▽
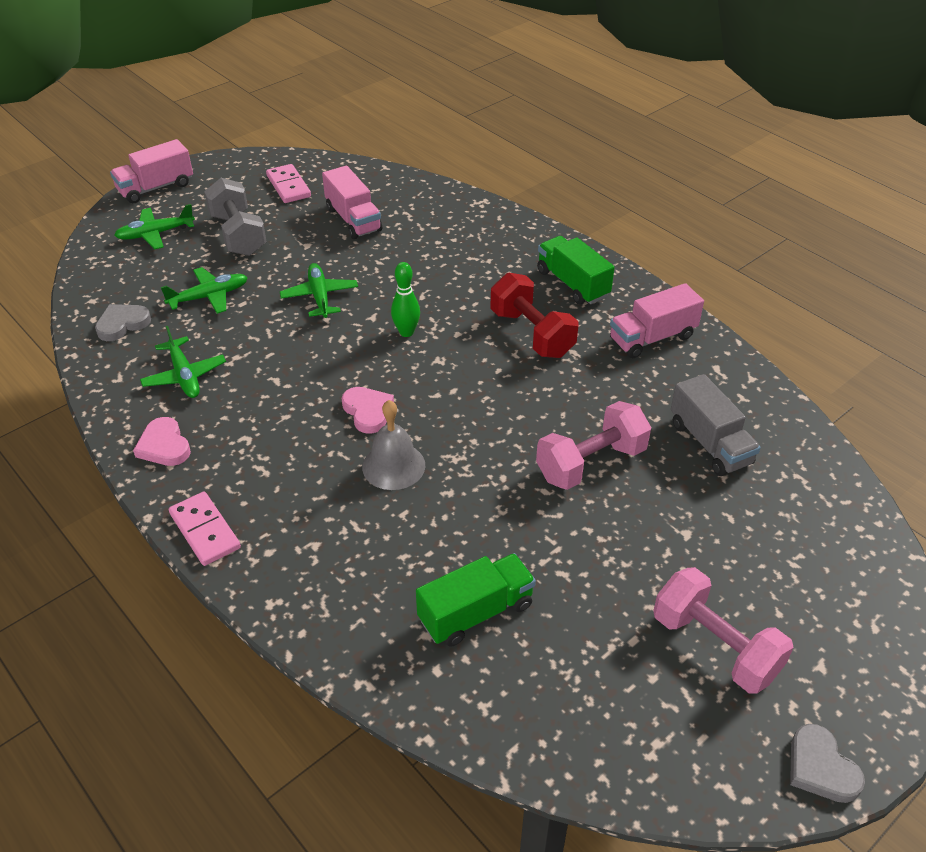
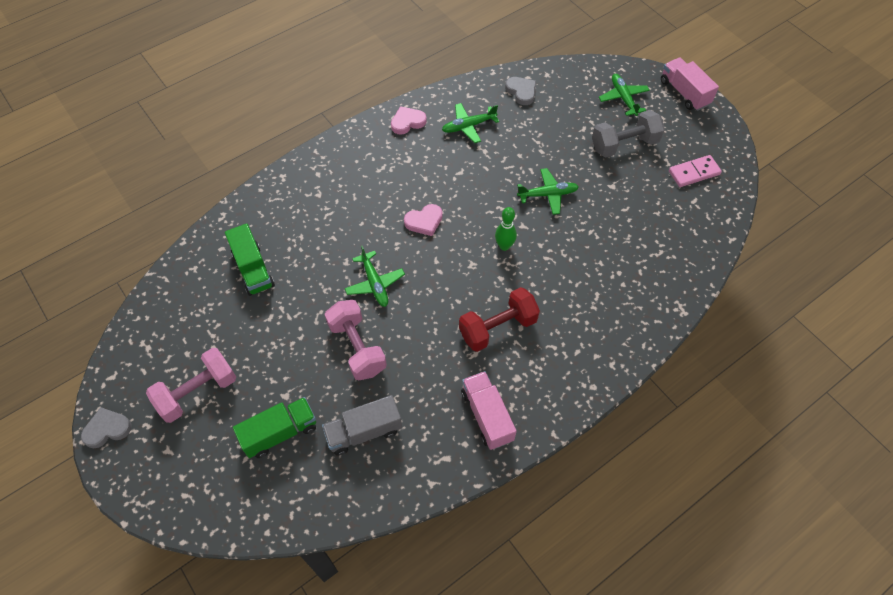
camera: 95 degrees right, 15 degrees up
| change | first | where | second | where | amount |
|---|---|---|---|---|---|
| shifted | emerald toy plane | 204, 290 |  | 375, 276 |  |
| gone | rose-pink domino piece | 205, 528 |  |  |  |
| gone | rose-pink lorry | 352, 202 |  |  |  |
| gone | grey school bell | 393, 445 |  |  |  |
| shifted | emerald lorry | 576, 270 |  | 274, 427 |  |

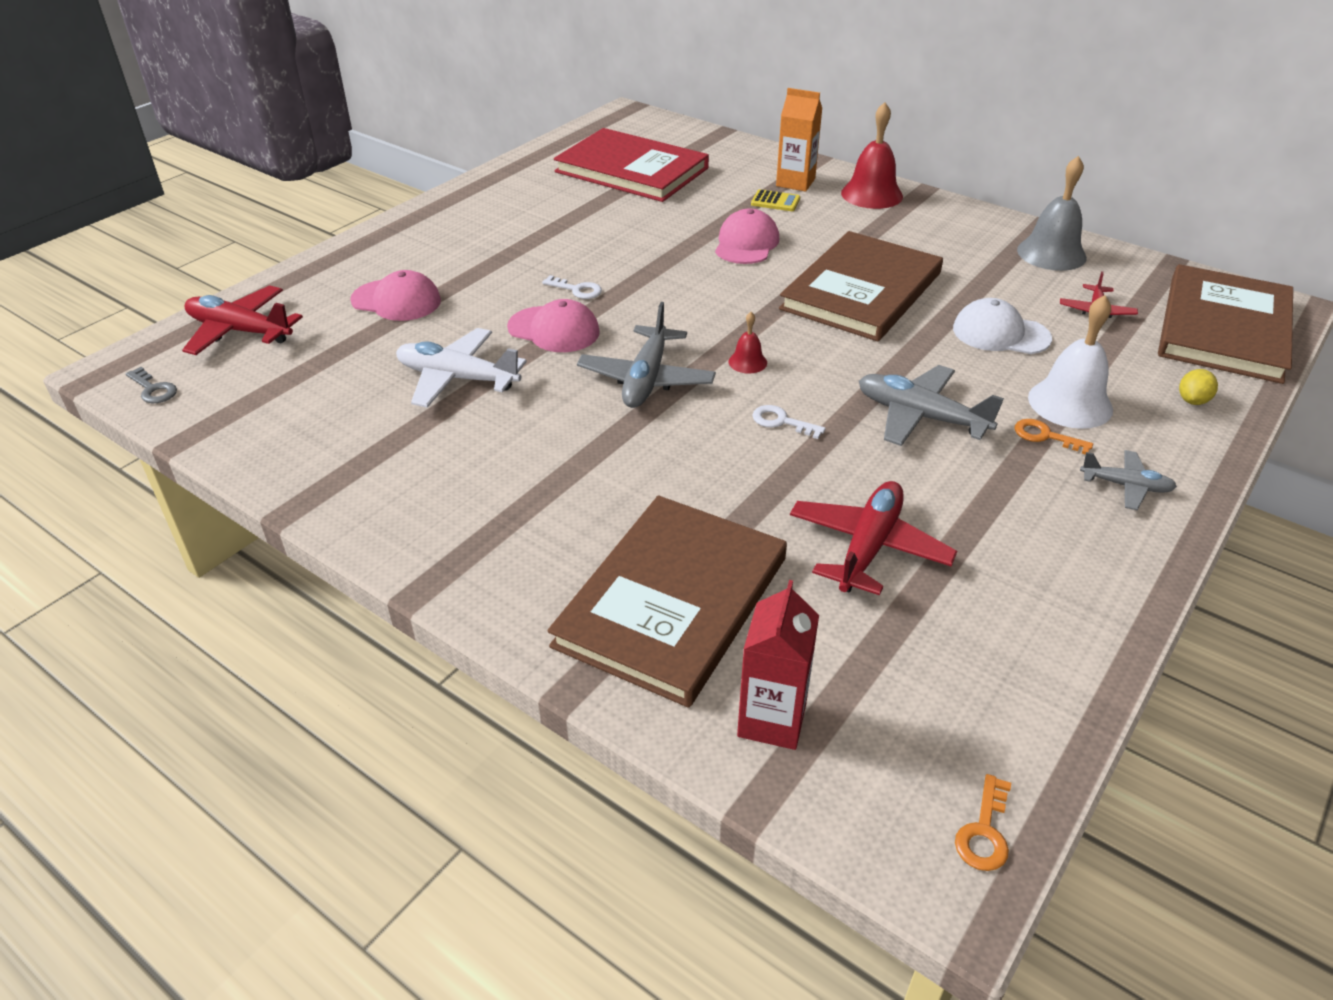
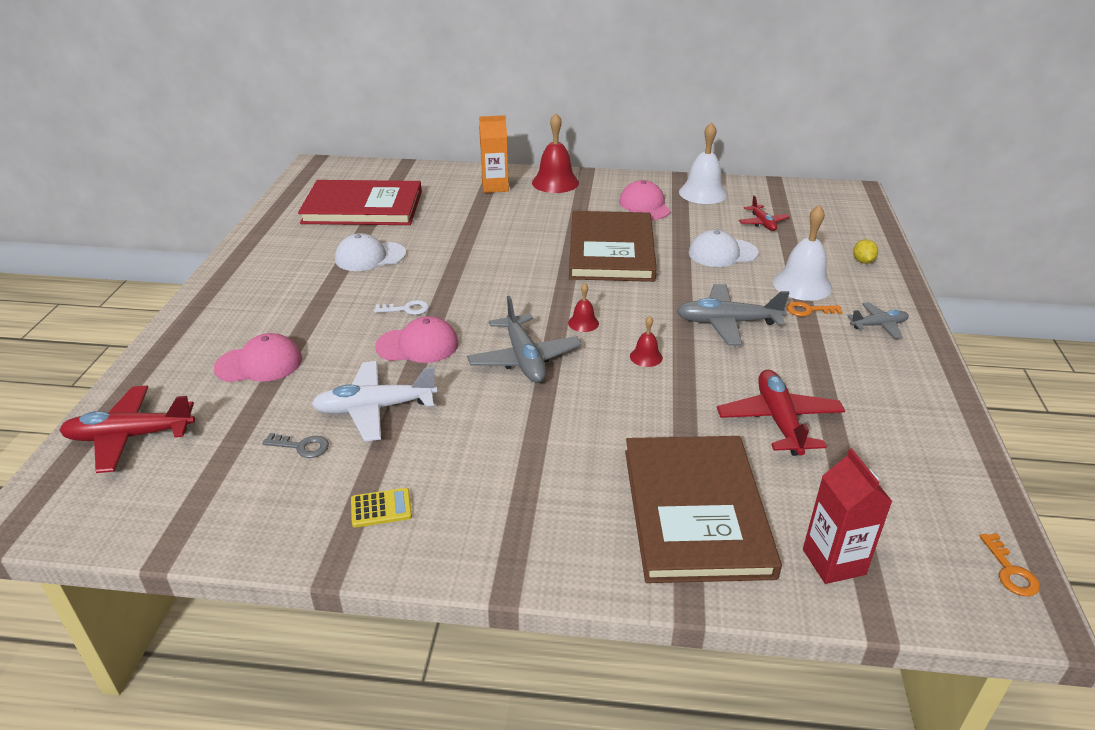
camera: 30 degrees left, 5 degrees down
| change | first | where | second | where | amount |
|---|---|---|---|---|---|
| shifted | grey door key | 151, 385 |  | 295, 445 |  |
| shifted | rose-pink cap | 747, 236 |  | 645, 200 |  |
| shifted | yellow calculator | 775, 200 |  | 381, 508 |  |
| swapped | white door key | 789, 422 | red school bell | 646, 341 |  |
| repainted | grey school bell | 1052, 213 | white school bell | 703, 163 |  |
| gone | dark brown hardback | 1225, 324 |  |  |  |
| new |  |  | white cap | 370, 252 |  |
△
> [What is expected]: Begin at the first line of the data above and repeat each line exactly, stopping after the line containing "gone | grey". Omit the pictures.

> [Task response]:
camera: 95 degrees right, 15 degrees up
| change | first | where | second | where | amount |
|---|---|---|---|---|---|
| shifted | emerald toy plane | 204, 290 |  | 375, 276 |  |
| gone | rose-pink domino piece | 205, 528 |  |  |  |
| gone | rose-pink lorry | 352, 202 |  |  |  |
| gone | grey school bell | 393, 445 |  |  |  |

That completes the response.